An exact, complete copy of the entries is needed, with the pictures left out.

Source information ->
********

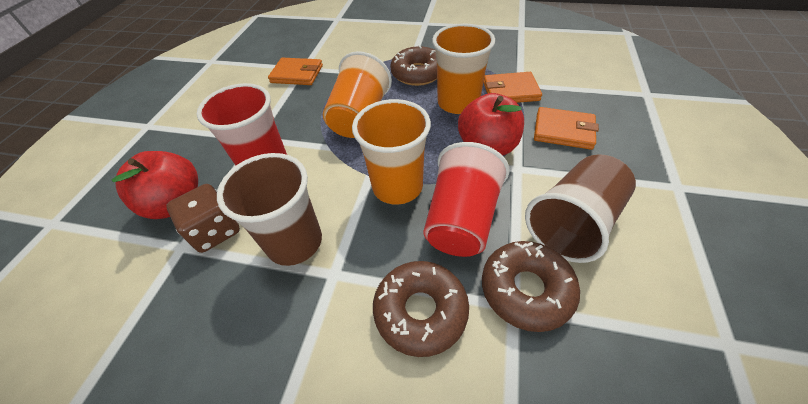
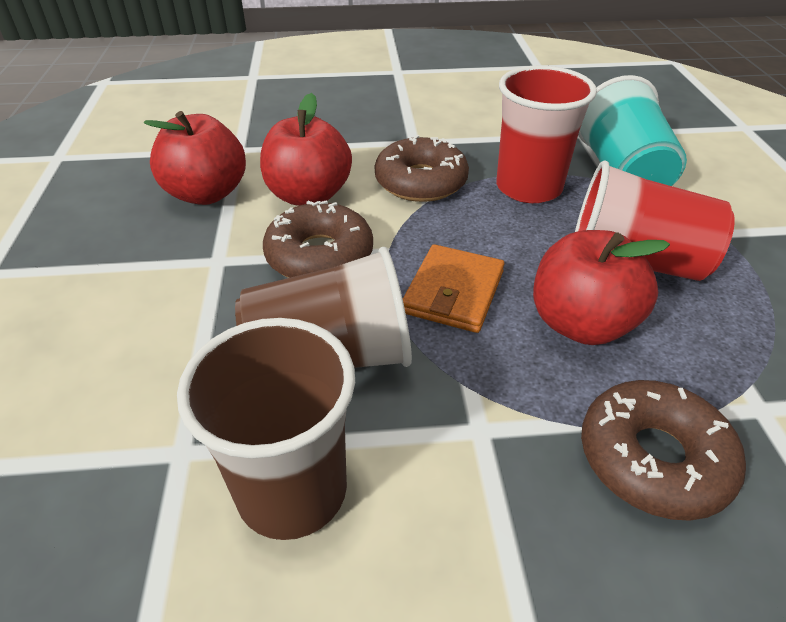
brown dice: 1 -> 0
orange cup: 3 -> 0
orange wallet: 3 -> 1
red apple: 2 -> 3
turquoise cup: 0 -> 1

********

Solved problem ->
brown dice: 1 -> 0
orange cup: 3 -> 0
orange wallet: 3 -> 1
red apple: 2 -> 3
turquoise cup: 0 -> 1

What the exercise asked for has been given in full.